**Instructions for the task**
All of the data, word for word and free of pictures, is the expected result.

· · ·

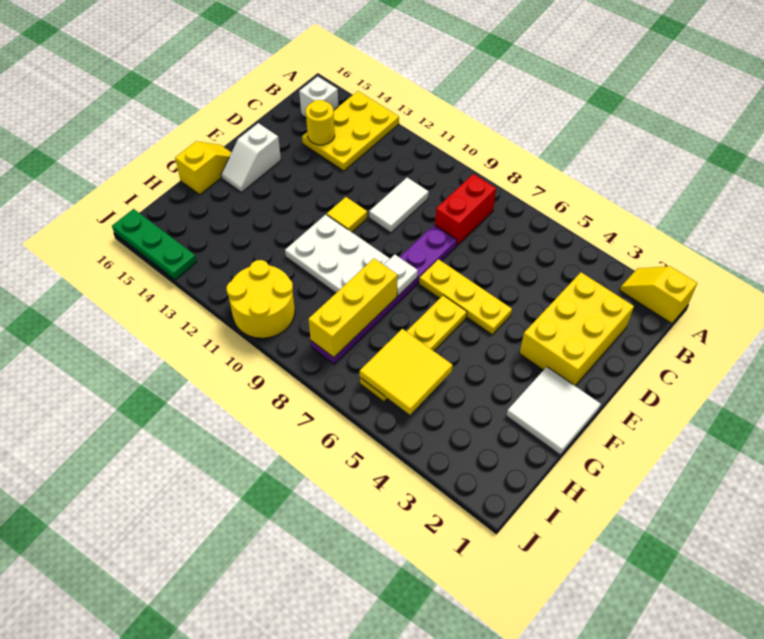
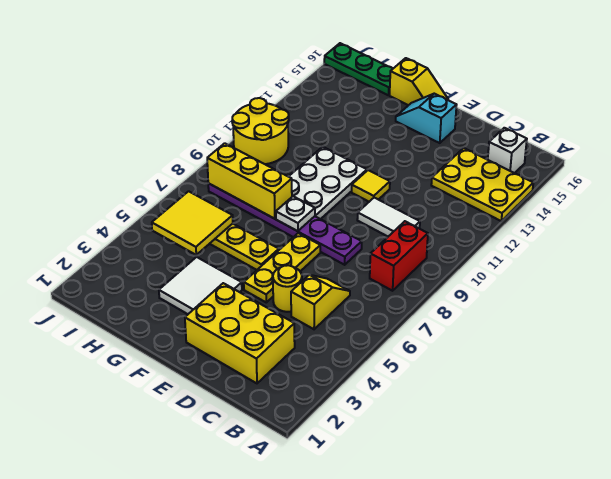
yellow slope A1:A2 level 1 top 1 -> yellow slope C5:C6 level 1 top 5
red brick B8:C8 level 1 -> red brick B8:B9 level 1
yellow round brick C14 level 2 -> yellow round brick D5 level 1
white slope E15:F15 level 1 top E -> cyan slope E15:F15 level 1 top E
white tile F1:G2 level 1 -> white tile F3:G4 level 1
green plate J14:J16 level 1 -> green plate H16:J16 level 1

· · ·

**Solution below**
yellow slope A1:A2 level 1 top 1 -> yellow slope C5:C6 level 1 top 5
red brick B8:C8 level 1 -> red brick B8:B9 level 1
yellow round brick C14 level 2 -> yellow round brick D5 level 1
white slope E15:F15 level 1 top E -> cyan slope E15:F15 level 1 top E
white tile F1:G2 level 1 -> white tile F3:G4 level 1
green plate J14:J16 level 1 -> green plate H16:J16 level 1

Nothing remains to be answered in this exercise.